Exercise brief: Search the data for "grey". Return each matching line.

Input for this task:
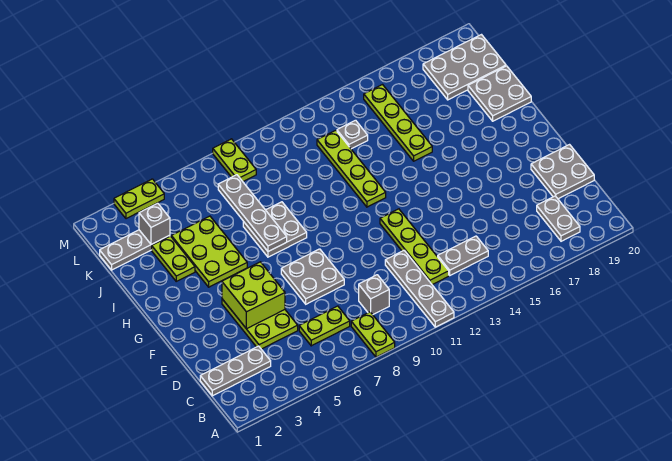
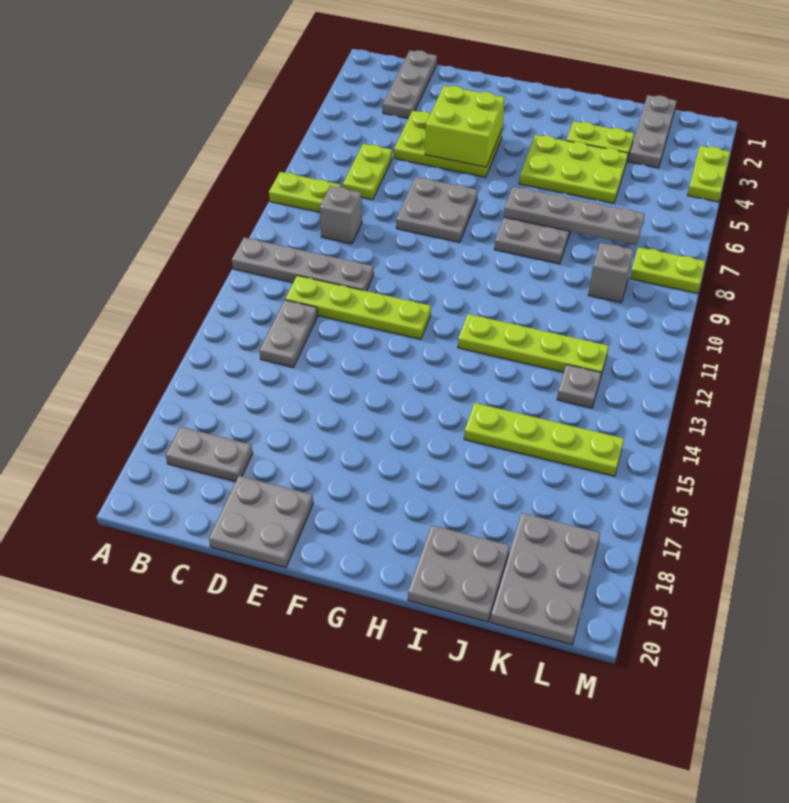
grey brick K3 level 2 -> grey brick K9 level 1

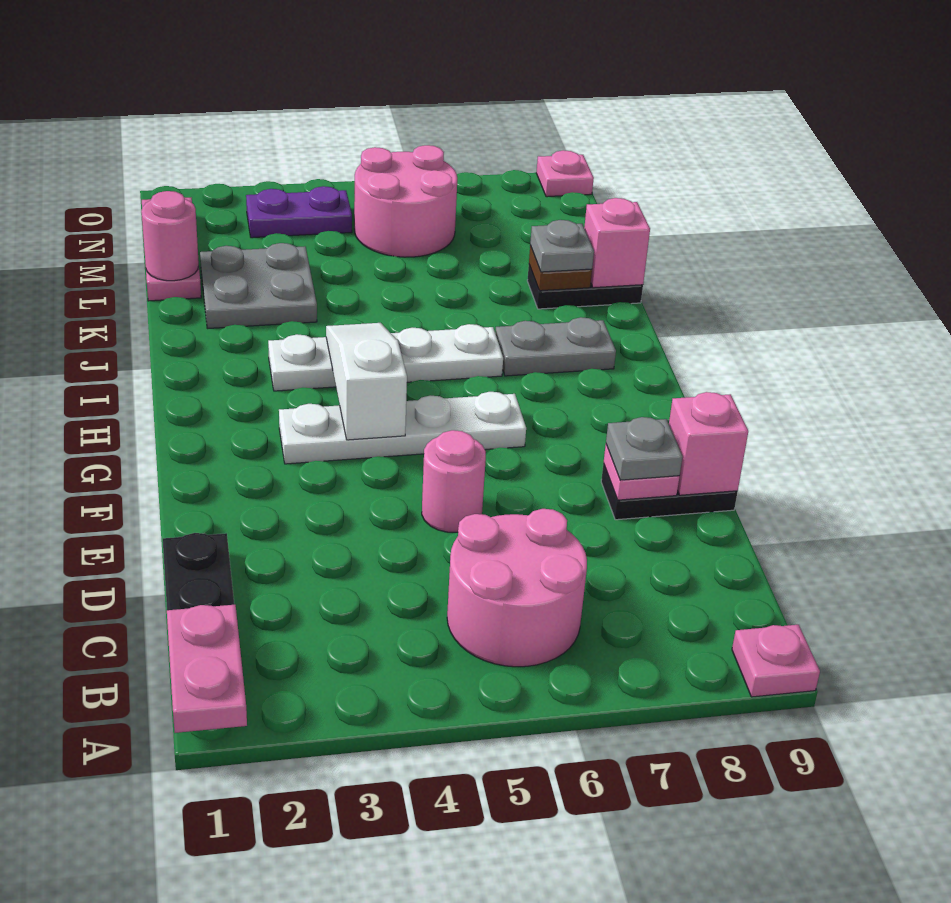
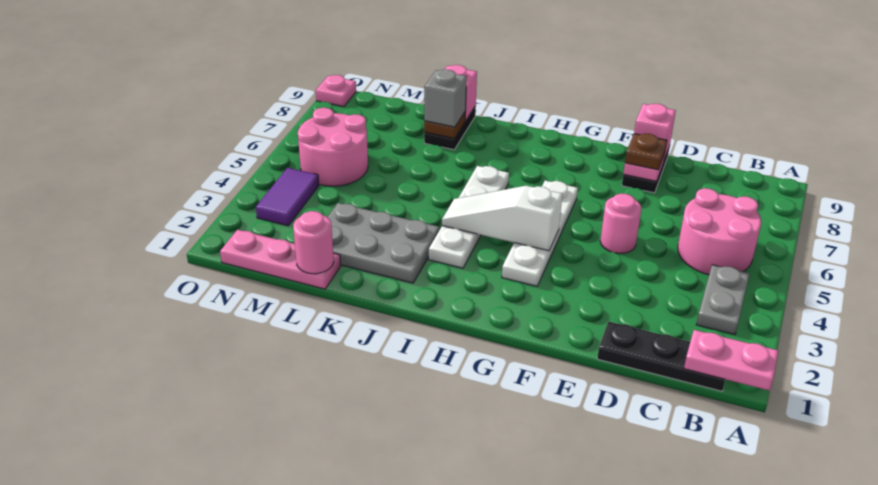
pink plate A9 level 1 -> none
grey plate E8 level 3 -> brown plate E8 level 3
grey plate I7:I8 level 1 -> grey plate B3:B4 level 1
grey plate K2:L3 level 1 -> grey plate J2:L3 level 1
grey plate K8 level 3 -> grey brick K8 level 3
purple plate N3:N4 level 1 -> purple tile N3:N4 level 1

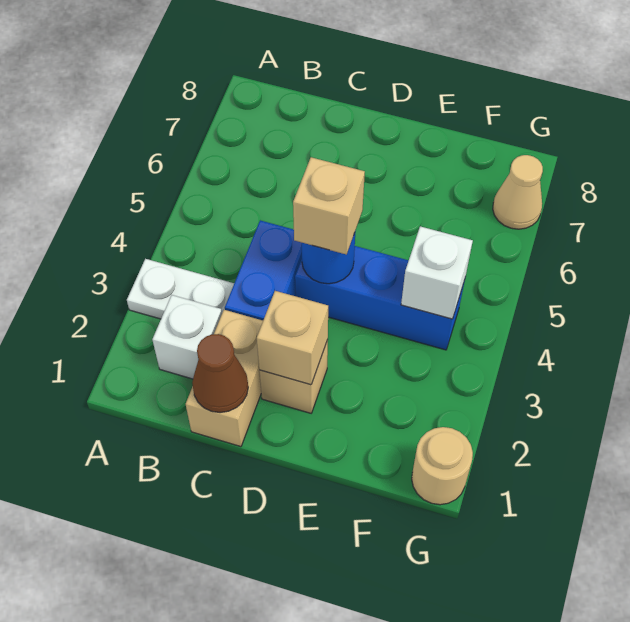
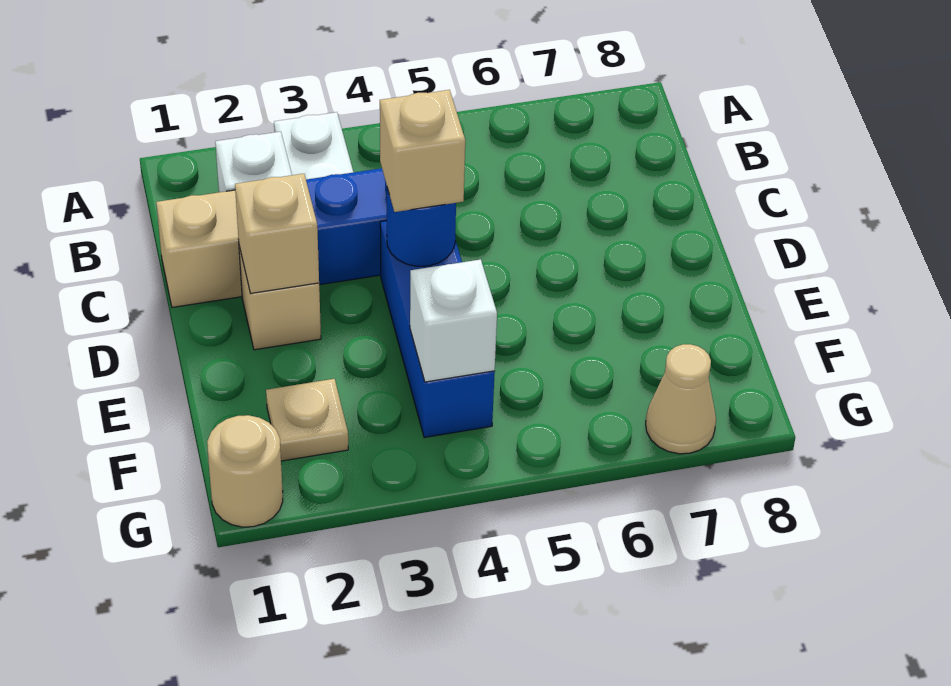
brown cone C1 level 2 -> none
none -> tan plate F2 level 1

Task solution:
grey brick K3 level 2 -> grey brick K9 level 1
grey plate E8 level 3 -> brown plate E8 level 3
grey plate I7:I8 level 1 -> grey plate B3:B4 level 1
grey plate K2:L3 level 1 -> grey plate J2:L3 level 1
grey plate K8 level 3 -> grey brick K8 level 3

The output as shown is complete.